DATASET:
□ □ □ □ □

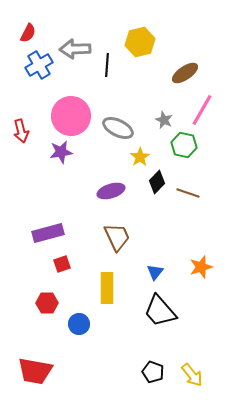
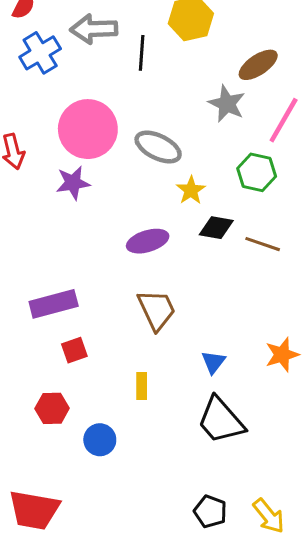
gray star: (164, 120) -> (227, 104), moved, size x1.4
black diamond: (157, 182) -> (216, 228), turned 55
yellow rectangle: (107, 288) -> (142, 386), size x0.6

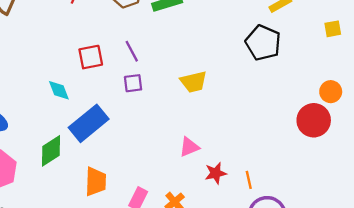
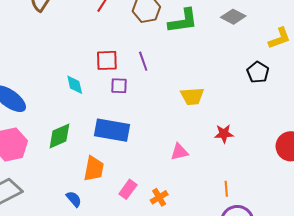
black pentagon: (263, 43) -> (258, 72), size x0.7
purple square: (133, 83) -> (119, 86), moved
blue rectangle: (89, 123) -> (112, 130), moved, turned 40
red star: (216, 173) -> (224, 134), moved

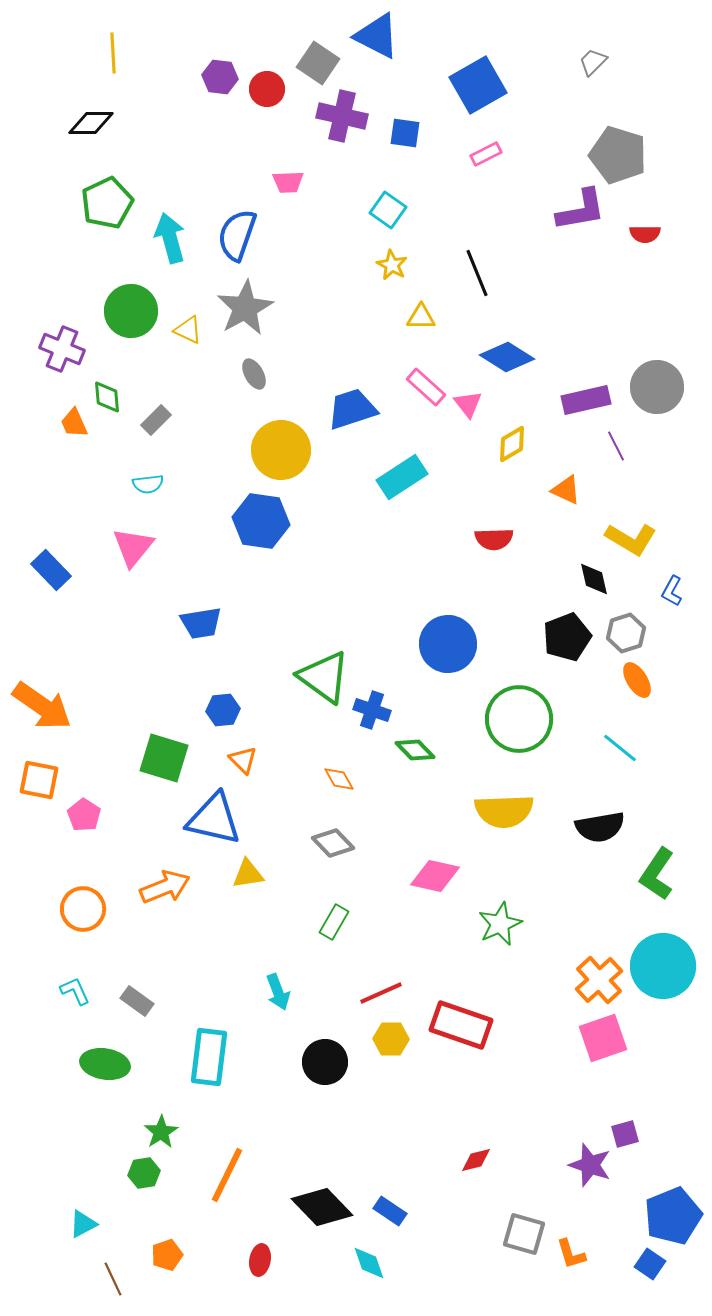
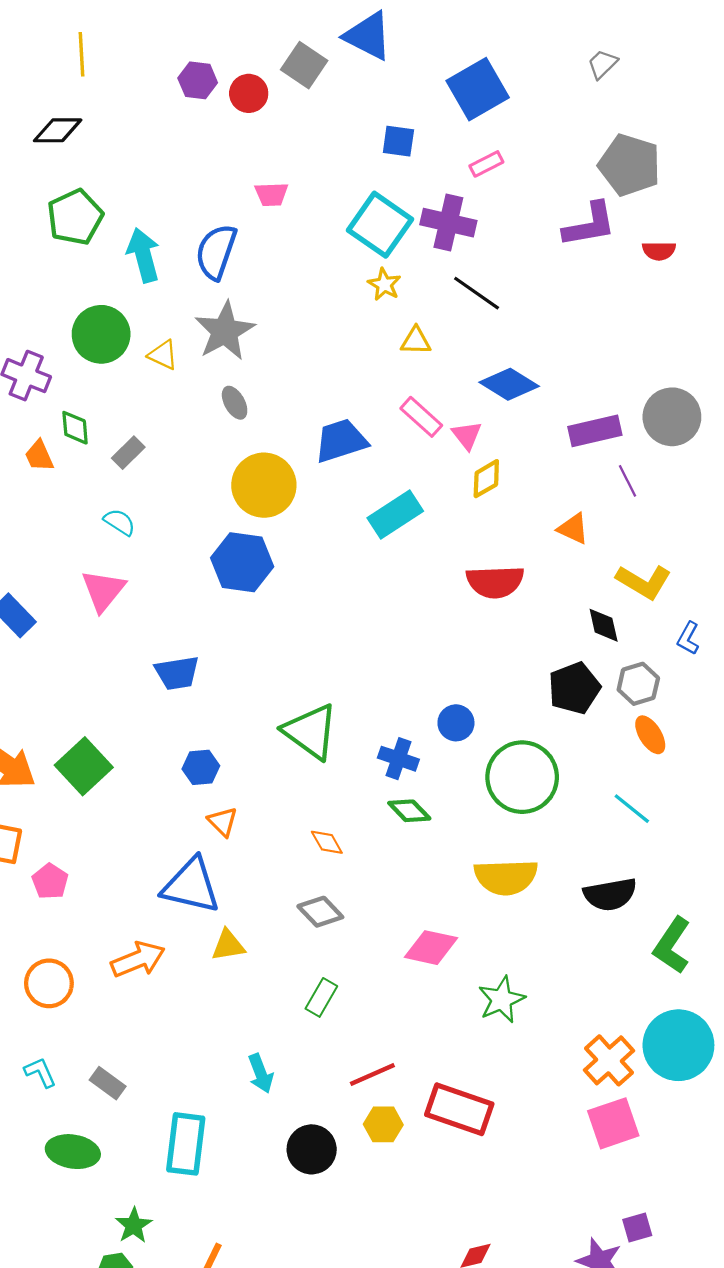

□ □ □ □ □

TASK DESCRIPTION: Restate word for word the lines from the one containing "purple square: (133, 83) -> (119, 86), moved" through the end of the material above, both included, and nothing besides; drop the pictures.

EXERCISE ANSWER:
purple square: (133, 83) -> (119, 86), moved
blue rectangle: (89, 123) -> (112, 130), moved, turned 40
red star: (216, 173) -> (224, 134), moved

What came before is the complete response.